*Do this:*
Print the lines from the one containing "Kay [686, 248]" to the one containing "H [120, 210]", both included, without changing a character.

(Target position records)
━━━━━━━━━━

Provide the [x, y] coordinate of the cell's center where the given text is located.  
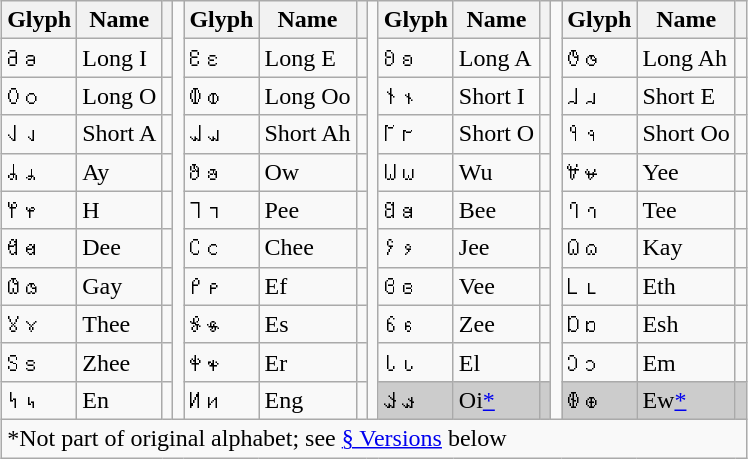
Kay [686, 248]
𐐐 𐐸 [40, 210]
Short E [686, 96]
Short Ah [308, 134]
𐐕 𐐽 [222, 248]
Bee [496, 210]
Short O [496, 134]
𐐑 𐐹 [222, 210]
𐐤 𐑌 [40, 400]
𐐙 𐑁 [222, 286]
Er [308, 362]
Long O [120, 96]
𐐂 𐐪 [416, 58]
Zhee [120, 362]
𐐇 𐐯 [600, 96]
Es [308, 324]
Short A [120, 134]
𐐝 𐑅 [222, 324]
Short Oo [686, 134]
Ow [308, 172]
𐐌 𐐴 [40, 172]
𐐅 𐐭 [222, 96]
𐐢 𐑊 [416, 362]
𐐓 𐐻 [600, 210]
𐐞 𐑆 [416, 324]
𐐣 𐑋 [600, 362]
Thee [120, 324]
𐐗 𐐿 [600, 248]
𐐊 𐐲 [416, 134]
𐐄 𐐬 [40, 96]
Yee [686, 172]
Long Ah [686, 58]
𐐔 𐐼 [40, 248]
Gay [120, 286]
𐐜 𐑄 [40, 324]
*Not part of original alphabet; see § Versions below [374, 438]
𐐧 𐑏 [600, 400]
Ay [120, 172]
Zee [496, 324]
𐐚 𐑂 [416, 286]
𐐋 𐐳 [600, 134]
𐐃 𐐫 [600, 58]
𐐀 𐐨 [40, 58]
𐐟 𐑇 [600, 324]
Eth [686, 286]
𐐎 𐐶 [416, 172]
𐐈 𐐰 [40, 134]
Ew* [686, 400]
Oi* [496, 400]
Tee [686, 210]
𐐏 𐐷 [600, 172]
Long I [120, 58]
H [120, 210]
𐐠 𐑈 [40, 362]
𐐉 𐐱 [222, 134]
𐐛 𐑃 [600, 286]
Short I [496, 96]
El [496, 362]
Jee [496, 248]
Vee [496, 286]
𐐥 𐑍 [222, 400]
En [120, 400]
Chee [308, 248]
Long A [496, 58]
Long Oo [308, 96]
𐐆 𐐮 [416, 96]
𐐒 𐐺 [416, 210]
𐐁 𐐩 [222, 58]
𐐡 𐑉 [222, 362]
Ef [308, 286]
𐐖 𐐾 [416, 248]
𐐘 𐑀 [40, 286]
Eng [308, 400]
Dee [120, 248]
Wu [496, 172]
𐐦 𐑎 [416, 400]
𐐍 𐐵 [222, 172]
Em [686, 362]
Pee [308, 210]
Esh [686, 324]
Long E [308, 58]
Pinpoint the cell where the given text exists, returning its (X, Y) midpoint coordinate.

━━━━━━━━━━

*Completed exercise:*
Kay [686, 248]
𐐐 𐐸 [40, 210]
Short E [686, 96]
Short Ah [308, 134]
𐐕 𐐽 [222, 248]
Bee [496, 210]
Short O [496, 134]
𐐑 𐐹 [222, 210]
𐐤 𐑌 [40, 400]
𐐙 𐑁 [222, 286]
Er [308, 362]
Long O [120, 96]
𐐂 𐐪 [416, 58]
Zhee [120, 362]
𐐇 𐐯 [600, 96]
Es [308, 324]
Short A [120, 134]
𐐝 𐑅 [222, 324]
Short Oo [686, 134]
Ow [308, 172]
𐐌 𐐴 [40, 172]
𐐅 𐐭 [222, 96]
𐐢 𐑊 [416, 362]
𐐓 𐐻 [600, 210]
𐐞 𐑆 [416, 324]
𐐣 𐑋 [600, 362]
Thee [120, 324]
𐐗 𐐿 [600, 248]
𐐊 𐐲 [416, 134]
𐐄 𐐬 [40, 96]
Yee [686, 172]
Long Ah [686, 58]
𐐔 𐐼 [40, 248]
Gay [120, 286]
𐐜 𐑄 [40, 324]
*Not part of original alphabet; see § Versions below [374, 438]
𐐧 𐑏 [600, 400]
Ay [120, 172]
Zee [496, 324]
𐐚 𐑂 [416, 286]
𐐋 𐐳 [600, 134]
𐐃 𐐫 [600, 58]
𐐀 𐐨 [40, 58]
𐐟 𐑇 [600, 324]
Eth [686, 286]
𐐎 𐐶 [416, 172]
𐐈 𐐰 [40, 134]
Ew* [686, 400]
Oi* [496, 400]
Tee [686, 210]
𐐏 𐐷 [600, 172]
Long I [120, 58]
H [120, 210]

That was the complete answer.